**To do**
Print the records below from the first line through the line containing "SONAR pin ECHO: 13 -> 10", both included, word for word.

**Records for this task**
▬▬▬▬▬▬▬▬▬▬

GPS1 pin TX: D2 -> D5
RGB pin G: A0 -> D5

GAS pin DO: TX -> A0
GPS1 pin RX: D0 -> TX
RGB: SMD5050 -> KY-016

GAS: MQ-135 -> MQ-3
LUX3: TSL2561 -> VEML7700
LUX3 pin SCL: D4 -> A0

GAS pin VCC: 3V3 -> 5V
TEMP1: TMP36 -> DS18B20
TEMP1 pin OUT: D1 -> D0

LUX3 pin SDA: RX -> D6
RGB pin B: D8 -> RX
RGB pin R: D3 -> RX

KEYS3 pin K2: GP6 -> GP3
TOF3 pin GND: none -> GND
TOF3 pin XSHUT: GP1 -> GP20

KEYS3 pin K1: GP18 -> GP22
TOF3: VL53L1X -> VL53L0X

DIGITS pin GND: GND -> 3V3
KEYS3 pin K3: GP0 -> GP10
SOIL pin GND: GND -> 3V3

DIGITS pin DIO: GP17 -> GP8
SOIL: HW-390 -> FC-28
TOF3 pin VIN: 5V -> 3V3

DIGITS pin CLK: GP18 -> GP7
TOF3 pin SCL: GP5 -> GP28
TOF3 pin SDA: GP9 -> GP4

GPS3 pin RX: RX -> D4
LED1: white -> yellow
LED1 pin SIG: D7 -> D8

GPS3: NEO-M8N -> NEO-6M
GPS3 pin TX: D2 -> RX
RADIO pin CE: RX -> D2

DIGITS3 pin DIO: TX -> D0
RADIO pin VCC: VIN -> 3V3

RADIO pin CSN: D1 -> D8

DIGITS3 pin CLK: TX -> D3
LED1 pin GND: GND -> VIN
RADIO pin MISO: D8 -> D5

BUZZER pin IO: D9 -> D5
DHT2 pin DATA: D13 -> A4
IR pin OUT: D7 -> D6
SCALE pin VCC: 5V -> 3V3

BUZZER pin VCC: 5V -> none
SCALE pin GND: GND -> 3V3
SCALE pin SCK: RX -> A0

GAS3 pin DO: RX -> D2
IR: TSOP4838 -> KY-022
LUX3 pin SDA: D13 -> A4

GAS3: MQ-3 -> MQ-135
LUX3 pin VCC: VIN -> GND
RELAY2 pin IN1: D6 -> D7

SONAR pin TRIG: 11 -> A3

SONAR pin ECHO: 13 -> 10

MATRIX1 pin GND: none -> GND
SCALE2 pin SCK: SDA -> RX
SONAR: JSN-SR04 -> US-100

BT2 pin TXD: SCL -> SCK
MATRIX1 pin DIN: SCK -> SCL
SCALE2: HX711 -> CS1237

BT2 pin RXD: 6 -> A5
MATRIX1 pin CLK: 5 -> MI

▬▬▬▬▬▬▬▬▬▬

**Result for this exercise**
GPS1 pin TX: D2 -> D5
RGB pin G: A0 -> D5

GAS pin DO: TX -> A0
GPS1 pin RX: D0 -> TX
RGB: SMD5050 -> KY-016

GAS: MQ-135 -> MQ-3
LUX3: TSL2561 -> VEML7700
LUX3 pin SCL: D4 -> A0

GAS pin VCC: 3V3 -> 5V
TEMP1: TMP36 -> DS18B20
TEMP1 pin OUT: D1 -> D0

LUX3 pin SDA: RX -> D6
RGB pin B: D8 -> RX
RGB pin R: D3 -> RX

KEYS3 pin K2: GP6 -> GP3
TOF3 pin GND: none -> GND
TOF3 pin XSHUT: GP1 -> GP20

KEYS3 pin K1: GP18 -> GP22
TOF3: VL53L1X -> VL53L0X

DIGITS pin GND: GND -> 3V3
KEYS3 pin K3: GP0 -> GP10
SOIL pin GND: GND -> 3V3

DIGITS pin DIO: GP17 -> GP8
SOIL: HW-390 -> FC-28
TOF3 pin VIN: 5V -> 3V3

DIGITS pin CLK: GP18 -> GP7
TOF3 pin SCL: GP5 -> GP28
TOF3 pin SDA: GP9 -> GP4

GPS3 pin RX: RX -> D4
LED1: white -> yellow
LED1 pin SIG: D7 -> D8

GPS3: NEO-M8N -> NEO-6M
GPS3 pin TX: D2 -> RX
RADIO pin CE: RX -> D2

DIGITS3 pin DIO: TX -> D0
RADIO pin VCC: VIN -> 3V3

RADIO pin CSN: D1 -> D8

DIGITS3 pin CLK: TX -> D3
LED1 pin GND: GND -> VIN
RADIO pin MISO: D8 -> D5

BUZZER pin IO: D9 -> D5
DHT2 pin DATA: D13 -> A4
IR pin OUT: D7 -> D6
SCALE pin VCC: 5V -> 3V3

BUZZER pin VCC: 5V -> none
SCALE pin GND: GND -> 3V3
SCALE pin SCK: RX -> A0

GAS3 pin DO: RX -> D2
IR: TSOP4838 -> KY-022
LUX3 pin SDA: D13 -> A4

GAS3: MQ-3 -> MQ-135
LUX3 pin VCC: VIN -> GND
RELAY2 pin IN1: D6 -> D7

SONAR pin TRIG: 11 -> A3

SONAR pin ECHO: 13 -> 10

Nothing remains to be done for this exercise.